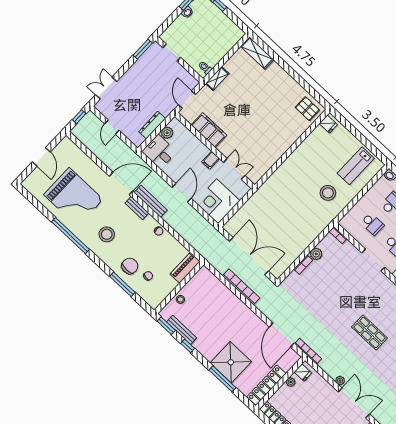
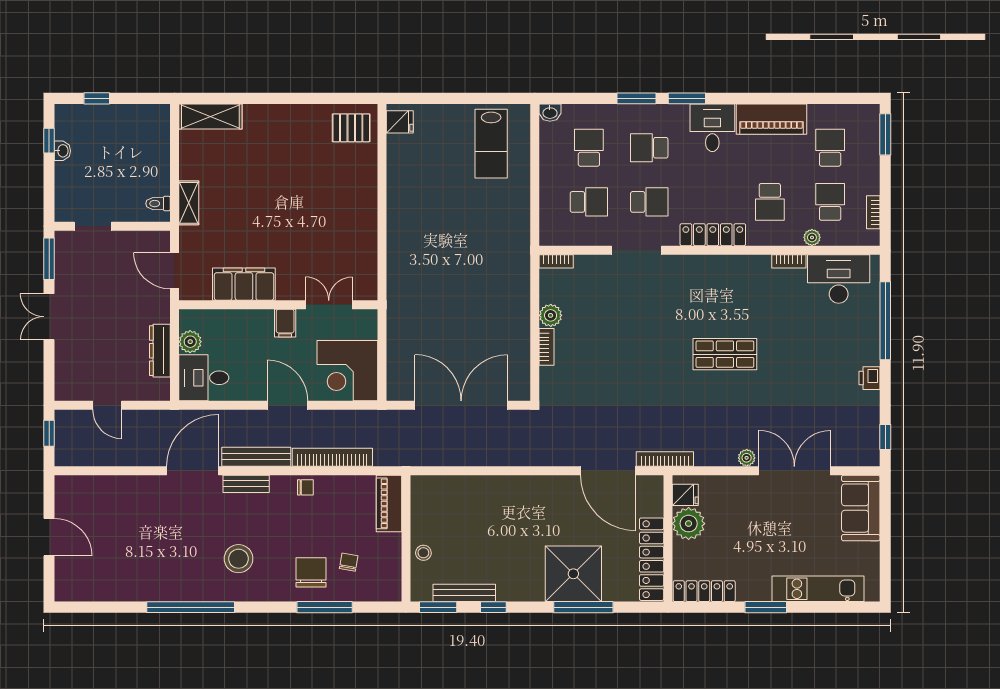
double door: (106, 88) -> (49, 317), moved
stool: (328, 193) -> (488, 217), removed
grand piano: (73, 197) -> (145, 551), removed
bookcase: (241, 287) -> (332, 457), moved
plant: (291, 382) -> (689, 524), width x1.87, depth x1.87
....
TASK TO COMPLETE -> After locating the line that contains "stool: (328, 193) -> (488, 217), removed", output it and the remaining lines of the material above, exactly as they read.

SOLUTION TO THE EXERCISE ->
stool: (328, 193) -> (488, 217), removed
grand piano: (73, 197) -> (145, 551), removed
bookcase: (241, 287) -> (332, 457), moved
plant: (291, 382) -> (689, 524), width x1.87, depth x1.87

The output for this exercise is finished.